#### WHAT NEEDS TO BE DONE:
Starting with the line where "op=new; now=Handy (grau);" appears, print every line through the end of the entries below exactly as it stands, and leave out the pictures.

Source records
━━━━━━━━━━━━━━━━━━━━

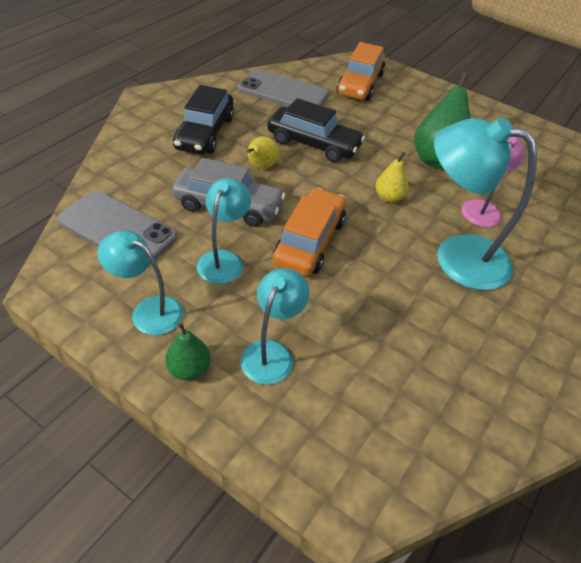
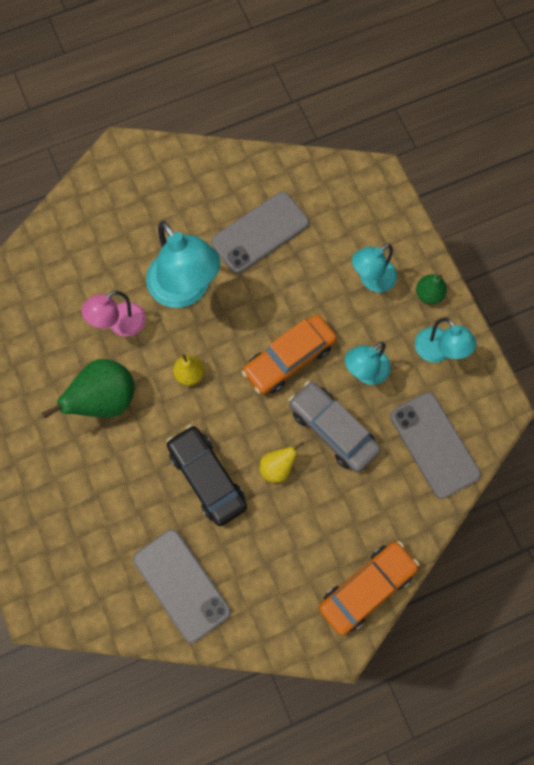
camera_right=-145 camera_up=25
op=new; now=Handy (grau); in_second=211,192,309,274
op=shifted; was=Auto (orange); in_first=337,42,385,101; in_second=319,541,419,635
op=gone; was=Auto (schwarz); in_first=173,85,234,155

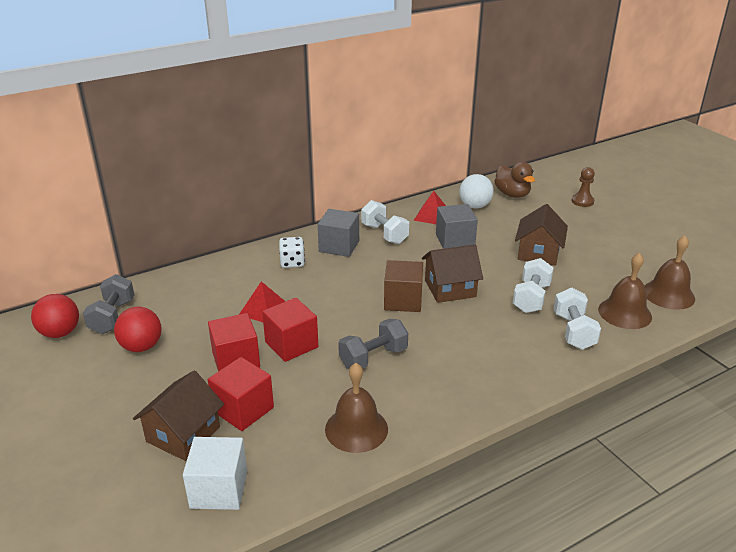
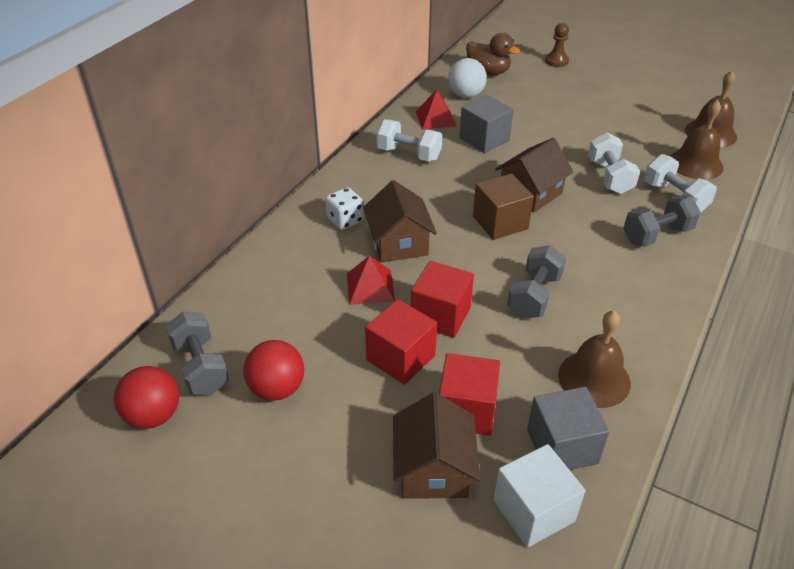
camera_right=-30 camera_up=10
op=shifted; was=Haus (braun); in_first=515,204,568,266; in_second=363,180,437,263
op=shifted; was=Kubus (grau); in_first=318,209,359,257; in_second=527,387,610,470
op=new; now=Hantel (grau); in_second=623,195,701,247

━━━━━━━━━━━━━━━━━━━━

#### WRITTEN SOLUTION:
op=new; now=Handy (grau); in_second=211,192,309,274
op=shifted; was=Auto (orange); in_first=337,42,385,101; in_second=319,541,419,635
op=gone; was=Auto (schwarz); in_first=173,85,234,155

camera_right=-30 camera_up=10
op=shifted; was=Haus (braun); in_first=515,204,568,266; in_second=363,180,437,263
op=shifted; was=Kubus (grau); in_first=318,209,359,257; in_second=527,387,610,470
op=new; now=Hantel (grau); in_second=623,195,701,247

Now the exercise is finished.